[Opening Records supplied section]

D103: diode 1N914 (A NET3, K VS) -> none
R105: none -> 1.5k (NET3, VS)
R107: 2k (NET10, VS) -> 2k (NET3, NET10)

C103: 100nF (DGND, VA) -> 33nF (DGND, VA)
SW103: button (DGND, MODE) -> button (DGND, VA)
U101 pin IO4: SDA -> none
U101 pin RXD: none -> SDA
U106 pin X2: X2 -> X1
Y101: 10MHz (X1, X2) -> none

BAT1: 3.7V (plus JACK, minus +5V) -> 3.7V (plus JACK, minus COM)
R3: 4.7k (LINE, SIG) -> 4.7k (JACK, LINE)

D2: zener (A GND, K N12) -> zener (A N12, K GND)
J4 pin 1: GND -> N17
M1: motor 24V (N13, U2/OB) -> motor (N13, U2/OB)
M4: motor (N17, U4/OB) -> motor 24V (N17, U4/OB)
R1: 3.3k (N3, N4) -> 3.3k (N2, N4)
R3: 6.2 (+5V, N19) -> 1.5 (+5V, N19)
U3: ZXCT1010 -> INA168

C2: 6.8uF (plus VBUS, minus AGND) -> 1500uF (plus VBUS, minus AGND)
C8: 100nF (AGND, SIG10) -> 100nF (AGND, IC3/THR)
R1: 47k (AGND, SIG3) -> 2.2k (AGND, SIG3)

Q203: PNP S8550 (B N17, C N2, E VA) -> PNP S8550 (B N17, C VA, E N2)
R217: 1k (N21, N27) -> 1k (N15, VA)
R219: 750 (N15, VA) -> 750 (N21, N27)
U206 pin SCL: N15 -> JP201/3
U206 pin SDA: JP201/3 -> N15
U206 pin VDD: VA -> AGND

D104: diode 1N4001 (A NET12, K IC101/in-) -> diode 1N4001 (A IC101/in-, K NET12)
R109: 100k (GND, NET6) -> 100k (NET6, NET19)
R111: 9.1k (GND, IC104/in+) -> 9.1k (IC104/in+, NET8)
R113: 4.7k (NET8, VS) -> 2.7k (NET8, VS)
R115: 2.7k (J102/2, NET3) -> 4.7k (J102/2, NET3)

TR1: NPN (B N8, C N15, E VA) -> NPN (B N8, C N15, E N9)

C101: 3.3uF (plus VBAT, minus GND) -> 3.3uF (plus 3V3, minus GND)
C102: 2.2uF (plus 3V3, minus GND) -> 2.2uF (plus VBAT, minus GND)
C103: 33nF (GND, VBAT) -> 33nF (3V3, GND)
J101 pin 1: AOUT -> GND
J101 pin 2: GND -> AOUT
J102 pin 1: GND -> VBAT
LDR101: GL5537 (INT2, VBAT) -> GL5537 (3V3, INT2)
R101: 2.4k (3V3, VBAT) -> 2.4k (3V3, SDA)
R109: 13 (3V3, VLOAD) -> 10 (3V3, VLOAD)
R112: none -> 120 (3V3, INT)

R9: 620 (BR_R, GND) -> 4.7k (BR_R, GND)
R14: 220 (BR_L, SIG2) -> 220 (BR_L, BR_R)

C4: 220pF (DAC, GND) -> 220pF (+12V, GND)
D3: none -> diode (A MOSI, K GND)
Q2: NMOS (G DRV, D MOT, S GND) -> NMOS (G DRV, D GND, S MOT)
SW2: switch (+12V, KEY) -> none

[Closing Records supplied section]

--- Exercise objective ---
Word for word, set down the lines from the beginning of the records through the line that holds "U206 pin VDD: VA -> AGND". Leave out the rest.

--- Reply to the exercise ---
D103: diode 1N914 (A NET3, K VS) -> none
R105: none -> 1.5k (NET3, VS)
R107: 2k (NET10, VS) -> 2k (NET3, NET10)

C103: 100nF (DGND, VA) -> 33nF (DGND, VA)
SW103: button (DGND, MODE) -> button (DGND, VA)
U101 pin IO4: SDA -> none
U101 pin RXD: none -> SDA
U106 pin X2: X2 -> X1
Y101: 10MHz (X1, X2) -> none

BAT1: 3.7V (plus JACK, minus +5V) -> 3.7V (plus JACK, minus COM)
R3: 4.7k (LINE, SIG) -> 4.7k (JACK, LINE)

D2: zener (A GND, K N12) -> zener (A N12, K GND)
J4 pin 1: GND -> N17
M1: motor 24V (N13, U2/OB) -> motor (N13, U2/OB)
M4: motor (N17, U4/OB) -> motor 24V (N17, U4/OB)
R1: 3.3k (N3, N4) -> 3.3k (N2, N4)
R3: 6.2 (+5V, N19) -> 1.5 (+5V, N19)
U3: ZXCT1010 -> INA168

C2: 6.8uF (plus VBUS, minus AGND) -> 1500uF (plus VBUS, minus AGND)
C8: 100nF (AGND, SIG10) -> 100nF (AGND, IC3/THR)
R1: 47k (AGND, SIG3) -> 2.2k (AGND, SIG3)

Q203: PNP S8550 (B N17, C N2, E VA) -> PNP S8550 (B N17, C VA, E N2)
R217: 1k (N21, N27) -> 1k (N15, VA)
R219: 750 (N15, VA) -> 750 (N21, N27)
U206 pin SCL: N15 -> JP201/3
U206 pin SDA: JP201/3 -> N15
U206 pin VDD: VA -> AGND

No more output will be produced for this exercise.